"""
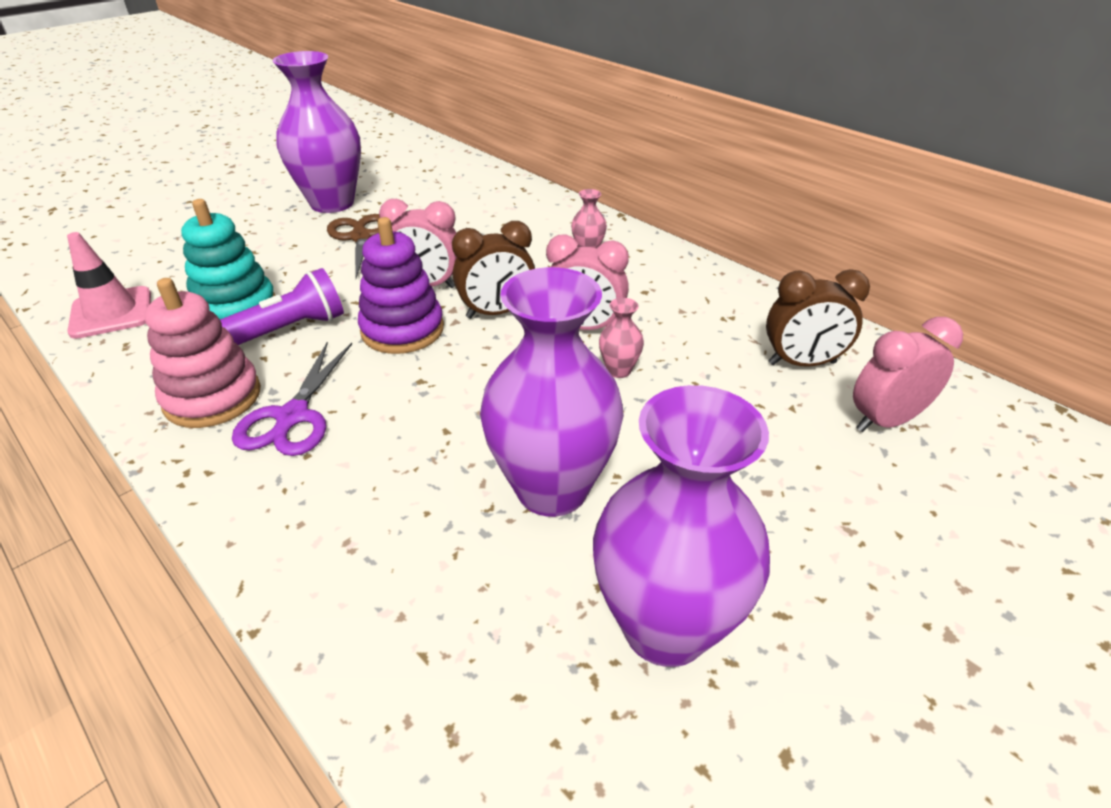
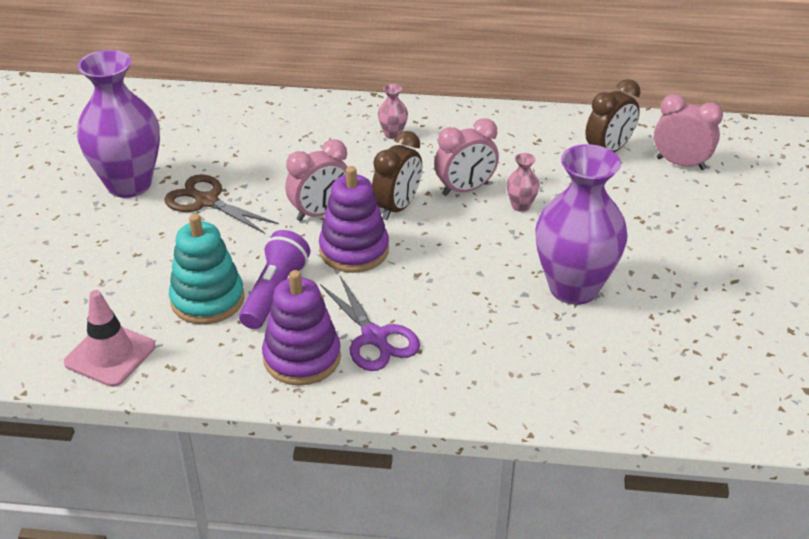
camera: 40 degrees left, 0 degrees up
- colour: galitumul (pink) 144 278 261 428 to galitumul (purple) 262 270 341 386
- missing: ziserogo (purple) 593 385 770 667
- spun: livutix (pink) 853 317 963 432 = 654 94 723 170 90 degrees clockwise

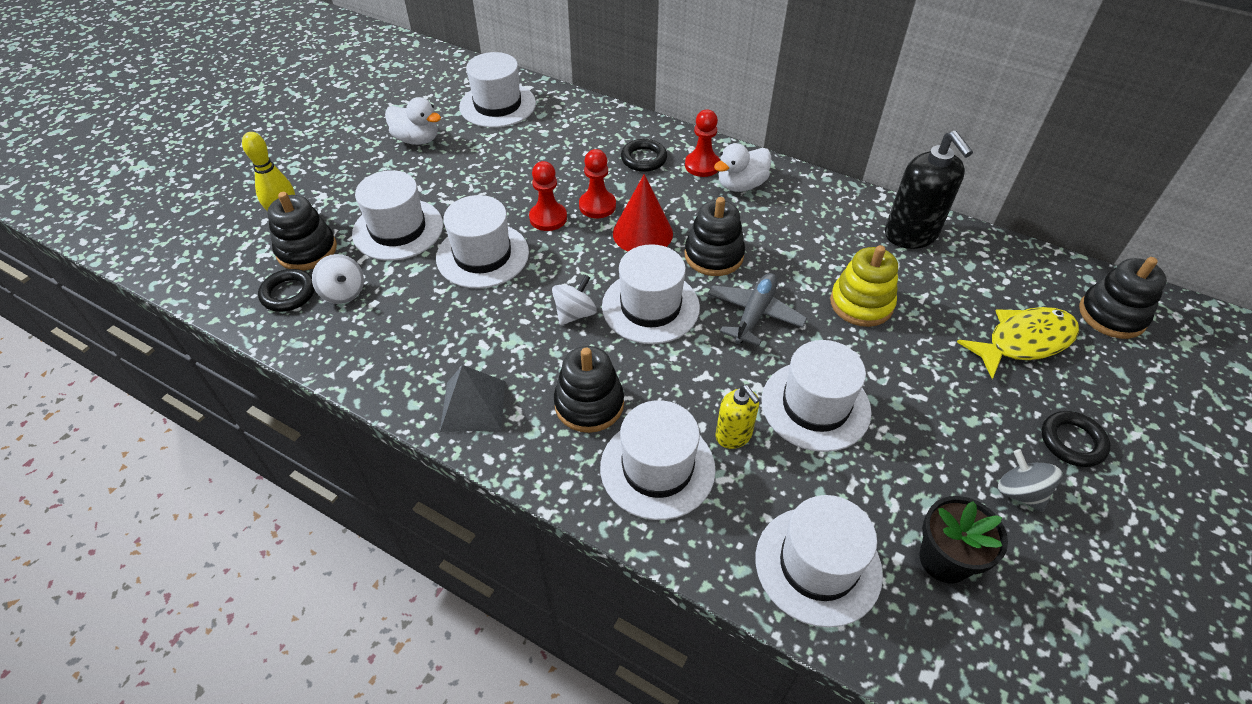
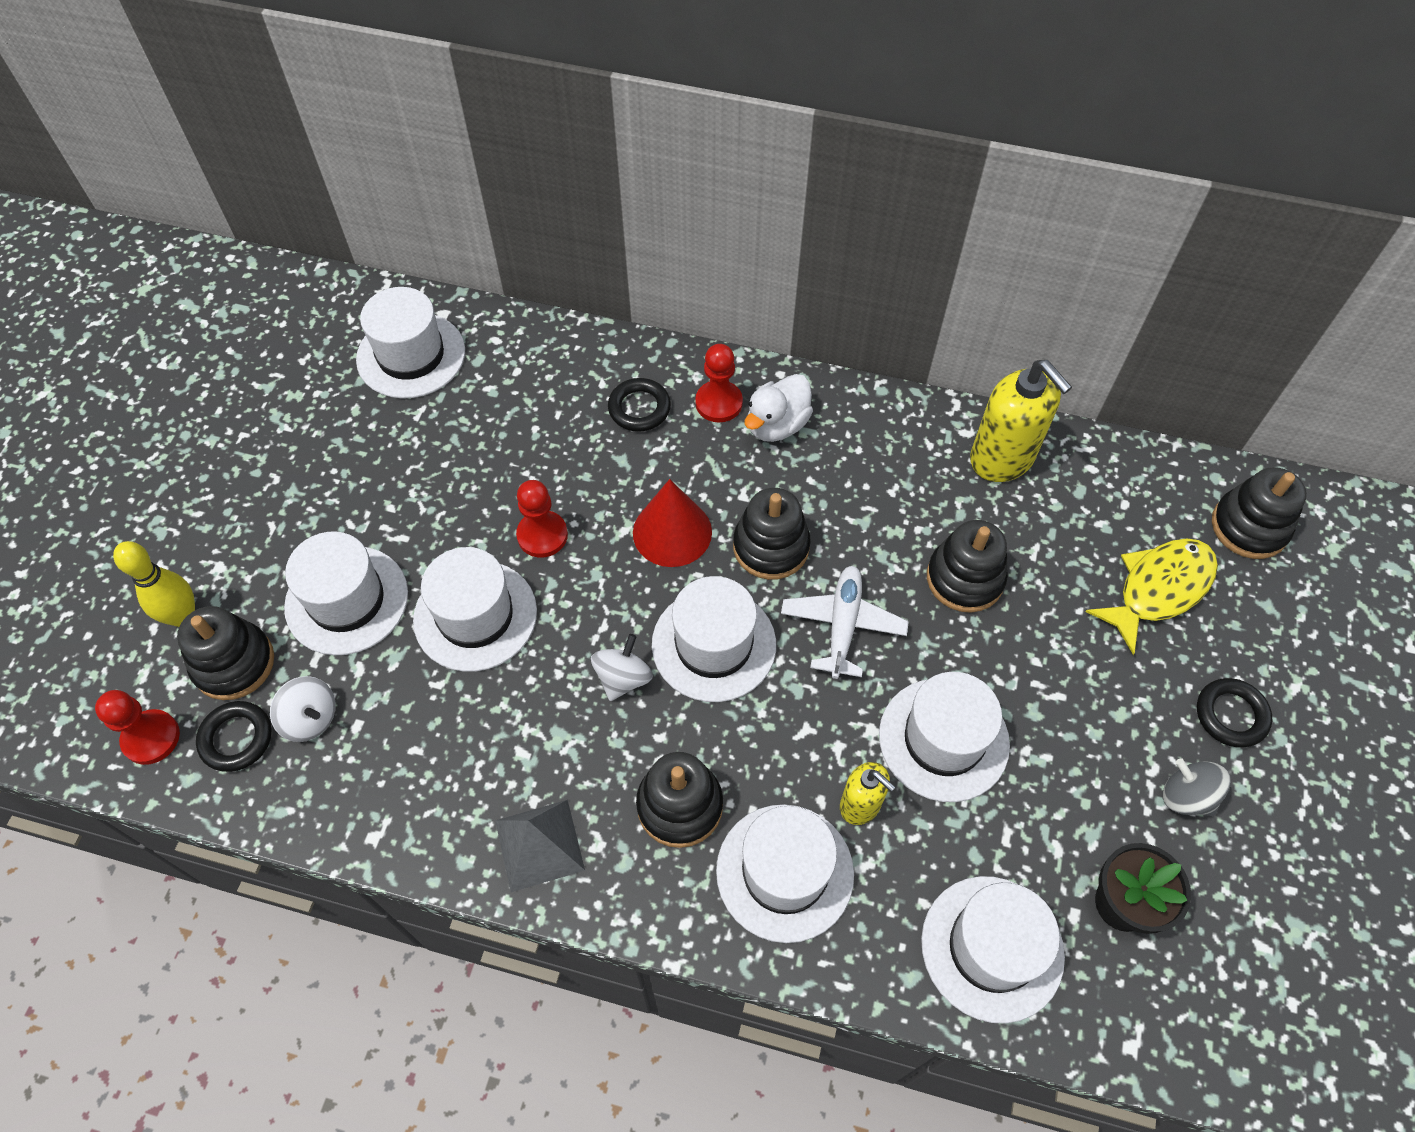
camera: 15 degrees left, 10 degrees up
- missing: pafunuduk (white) 385 97 441 145
- relocated: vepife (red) 579 149 616 218 to 95 690 180 765
- colour: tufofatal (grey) 708 273 807 346 to tufofatal (white) 781 566 909 679
- colour: galitumul (yellow) 830 245 898 327 to galitumul (black) 927 520 1008 613
- colour: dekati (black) 885 131 973 249 to dekati (yellow) 970 360 1072 482

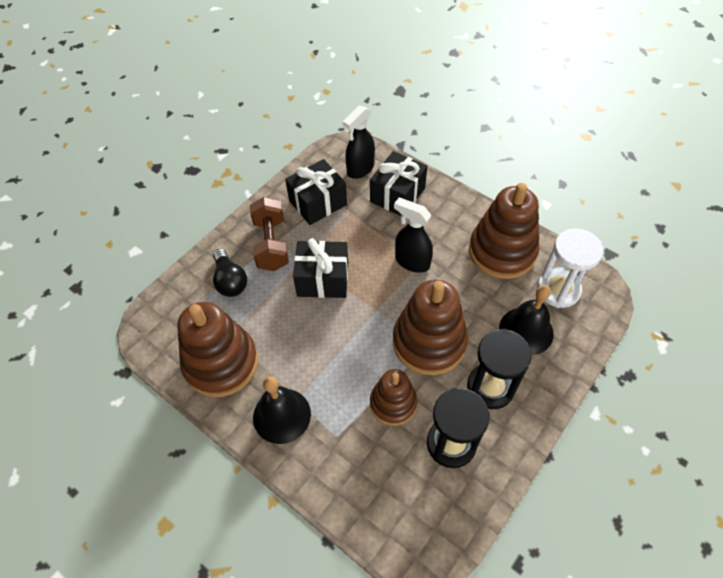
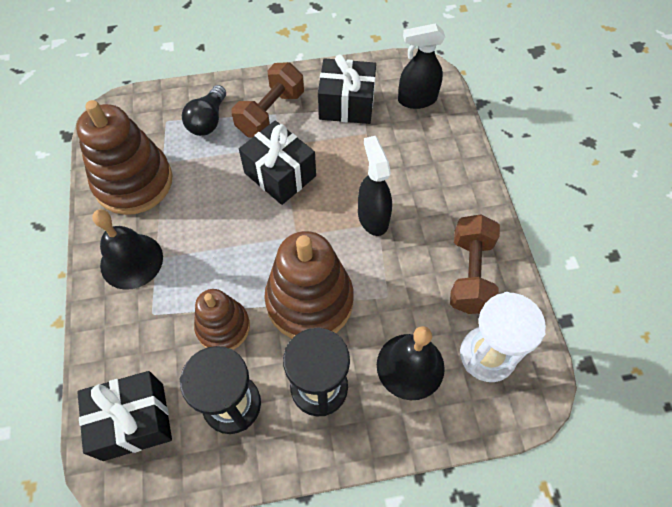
camera: 40 degrees right, 5 degrees up
- relocated: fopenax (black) 370 151 427 216 to 77 371 172 461
- exchanged: galitumul (brown) 469 183 539 279 to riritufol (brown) 450 214 500 314

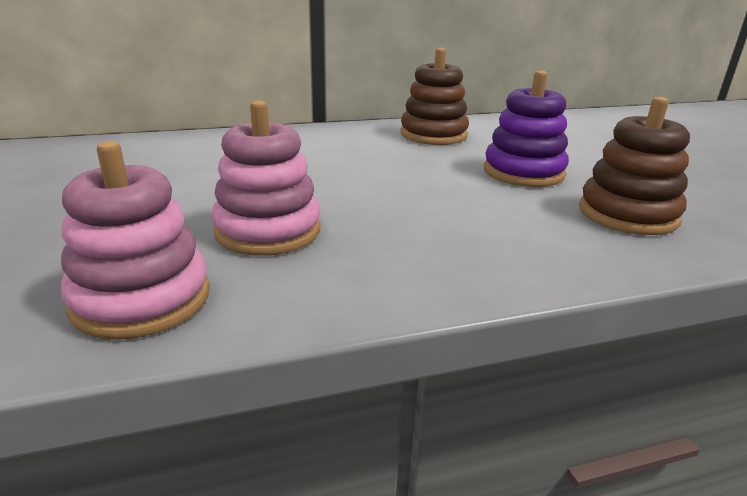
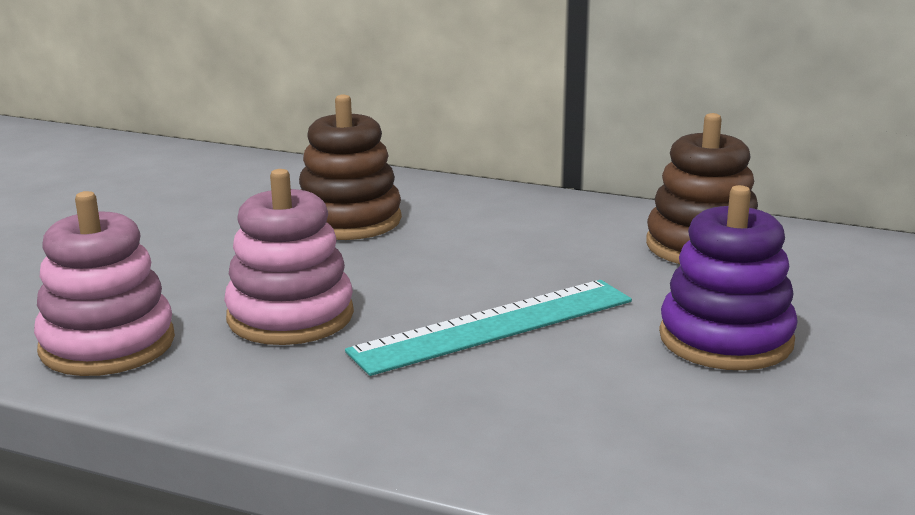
camera: 40 degrees right, 5 degrees down
- relocated: galitumul (brown) 579 97 690 235 to 299 94 402 240
- appeared: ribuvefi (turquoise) 345 280 632 376

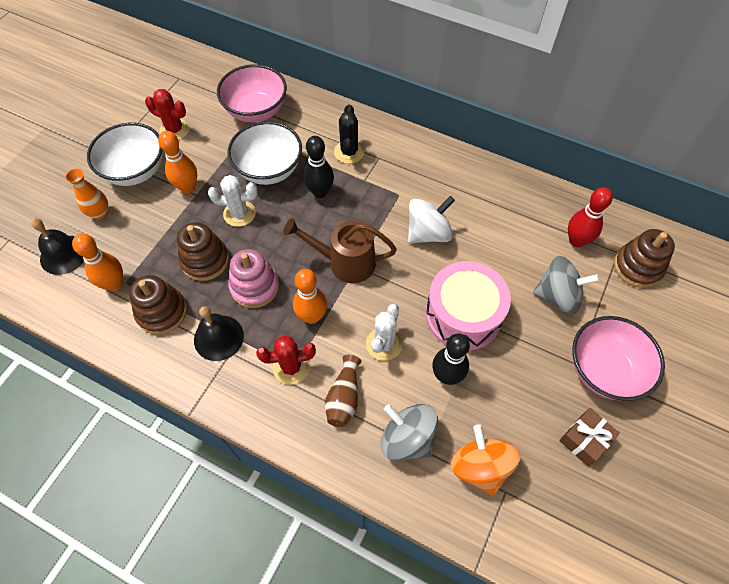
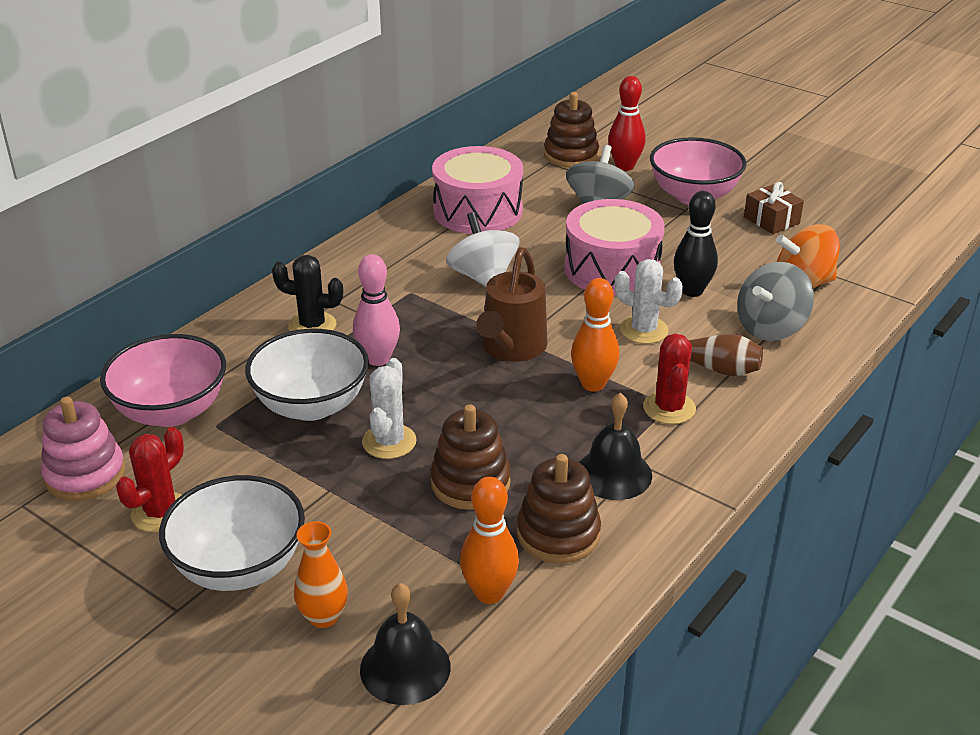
camera: 80 degrees left, 25 degrees down
- missing: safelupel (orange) 158 131 197 193
- relocated: galitumul (pink) 228 249 279 308 to 41 397 125 501
- colour: safelupel (black) 303 136 334 198 to safelupel (pink) 353 254 400 366
- relocated: safelupel (red) 568 187 613 247 to 608 76 646 171
- appeared: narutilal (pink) 432 146 523 234

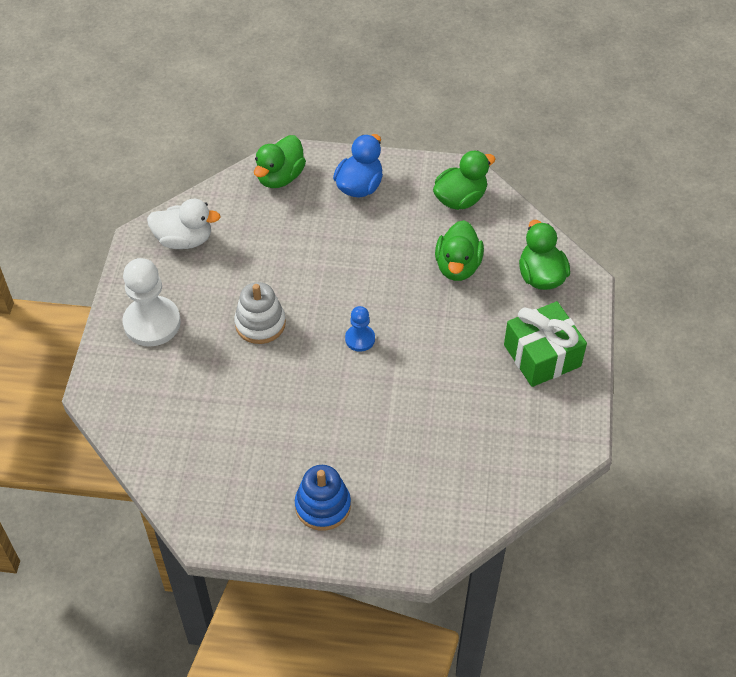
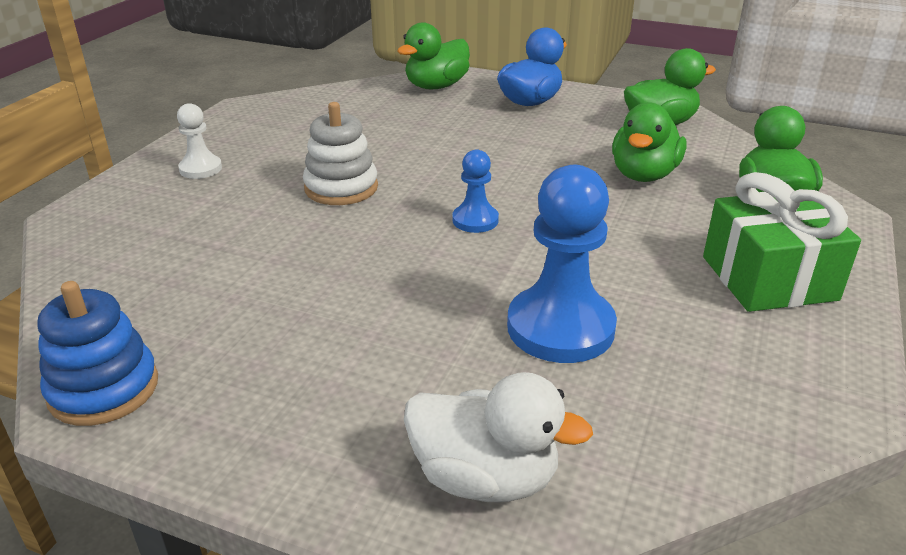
camera: 15 degrees right, 20 degrees down
- size: vepife (white) 123 258 181 347 = 177 103 222 179 x0.52
- relocated: pafunuduk (white) 147 199 221 249 to 404 372 593 502
- relocated: galitumul (blue) 295 465 351 531 to 37 281 158 426
- appeared: vepife (blue) 507 165 617 363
"""
From the line that has "- colour: galitumul (pink)" through the line that has "- missing: ziserogo (purple) 593 385 770 667", copy every line exactly as it appears above, and leave out all others.

- colour: galitumul (pink) 144 278 261 428 to galitumul (purple) 262 270 341 386
- missing: ziserogo (purple) 593 385 770 667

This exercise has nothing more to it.